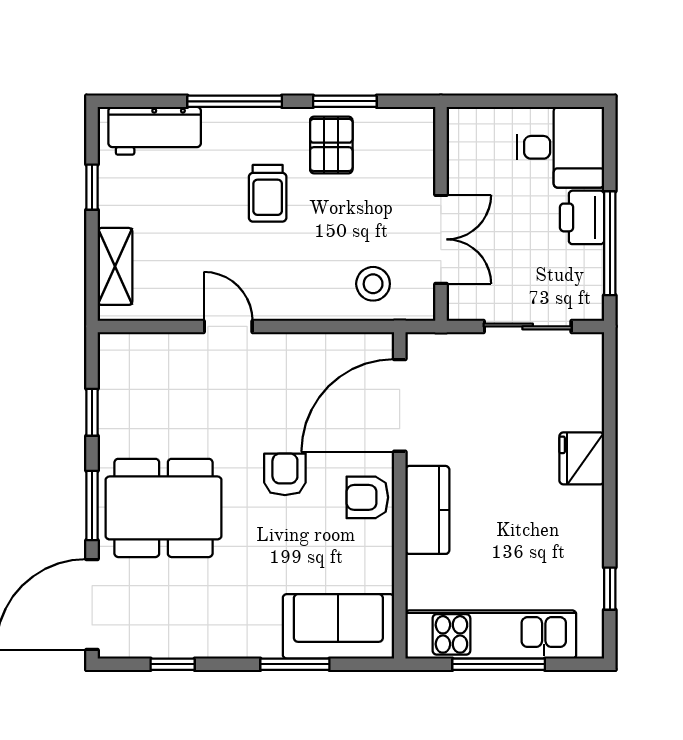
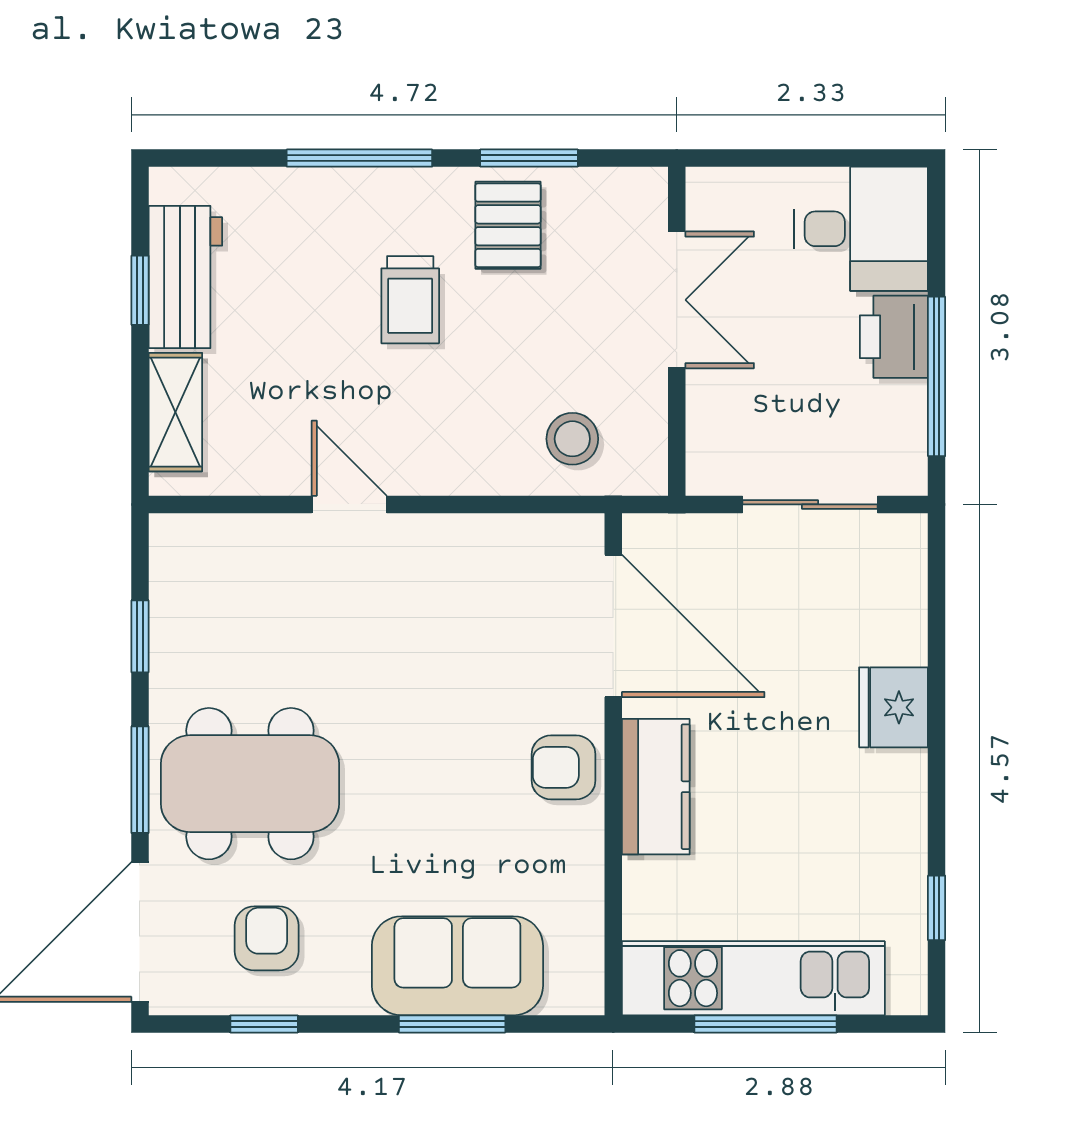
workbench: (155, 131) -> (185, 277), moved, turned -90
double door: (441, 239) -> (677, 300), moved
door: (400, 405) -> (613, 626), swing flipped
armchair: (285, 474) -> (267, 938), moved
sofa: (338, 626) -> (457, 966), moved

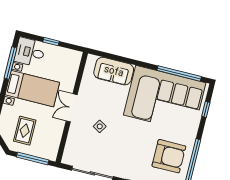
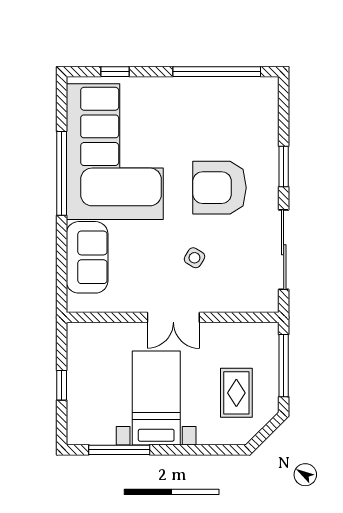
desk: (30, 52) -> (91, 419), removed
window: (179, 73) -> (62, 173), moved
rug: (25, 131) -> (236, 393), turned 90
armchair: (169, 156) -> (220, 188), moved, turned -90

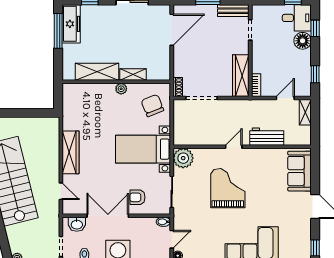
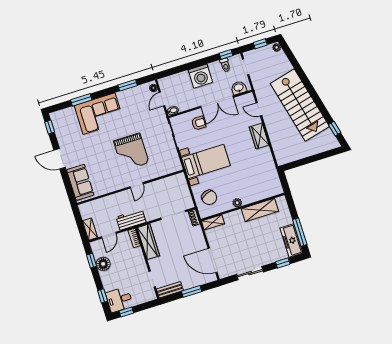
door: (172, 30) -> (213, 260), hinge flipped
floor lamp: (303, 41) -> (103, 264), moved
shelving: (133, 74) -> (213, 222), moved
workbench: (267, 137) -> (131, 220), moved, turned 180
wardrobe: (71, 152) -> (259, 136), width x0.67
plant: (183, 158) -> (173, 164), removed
....
### Prompt
Where does the word "turned" show up in the material? Copy out each line that has it.

### Exercise response
workbench: (155, 131) -> (185, 277), moved, turned -90
rug: (25, 131) -> (236, 393), turned 90
armchair: (169, 156) -> (220, 188), moved, turned -90
workbench: (267, 137) -> (131, 220), moved, turned 180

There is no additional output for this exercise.